**Your objective:** Copy exactly the stretch of data below from the line with "(428, 331) = (81, 249): turquoise" through the line with "(486, 100) = (550, 239): pink", including both of those lines.

(Records excerpted from a collection)
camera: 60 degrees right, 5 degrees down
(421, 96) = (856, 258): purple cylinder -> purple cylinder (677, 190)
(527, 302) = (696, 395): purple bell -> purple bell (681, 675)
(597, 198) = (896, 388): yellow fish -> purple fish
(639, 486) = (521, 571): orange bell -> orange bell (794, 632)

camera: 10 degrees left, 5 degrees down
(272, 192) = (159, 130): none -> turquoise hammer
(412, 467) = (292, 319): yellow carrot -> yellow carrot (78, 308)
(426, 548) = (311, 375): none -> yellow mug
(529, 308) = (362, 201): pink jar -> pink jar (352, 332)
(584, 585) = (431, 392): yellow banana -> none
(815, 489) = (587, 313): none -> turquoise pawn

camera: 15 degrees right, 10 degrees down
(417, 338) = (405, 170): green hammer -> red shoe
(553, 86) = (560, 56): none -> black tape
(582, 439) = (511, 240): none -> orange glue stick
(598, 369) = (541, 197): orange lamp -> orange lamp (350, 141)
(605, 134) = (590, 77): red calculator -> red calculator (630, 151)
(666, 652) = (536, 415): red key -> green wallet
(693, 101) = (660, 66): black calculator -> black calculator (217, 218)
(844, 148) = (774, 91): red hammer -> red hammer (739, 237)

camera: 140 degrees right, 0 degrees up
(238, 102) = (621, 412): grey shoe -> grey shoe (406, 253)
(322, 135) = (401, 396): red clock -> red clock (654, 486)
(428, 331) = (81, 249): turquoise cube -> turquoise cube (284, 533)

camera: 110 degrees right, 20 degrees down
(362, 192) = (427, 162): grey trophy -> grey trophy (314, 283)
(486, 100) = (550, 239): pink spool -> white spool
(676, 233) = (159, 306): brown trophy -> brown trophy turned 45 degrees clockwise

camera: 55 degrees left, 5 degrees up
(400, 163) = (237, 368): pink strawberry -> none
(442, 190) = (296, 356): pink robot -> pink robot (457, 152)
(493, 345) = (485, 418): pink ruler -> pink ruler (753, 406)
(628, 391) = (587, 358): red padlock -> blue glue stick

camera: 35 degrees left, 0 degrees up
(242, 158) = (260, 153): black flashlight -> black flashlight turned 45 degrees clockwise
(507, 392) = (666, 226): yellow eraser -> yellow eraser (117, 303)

**Solved problem:**
(428, 331) = (81, 249): turquoise cube -> turquoise cube (284, 533)

camera: 110 degrees right, 20 degrees down
(362, 192) = (427, 162): grey trophy -> grey trophy (314, 283)
(486, 100) = (550, 239): pink spool -> white spool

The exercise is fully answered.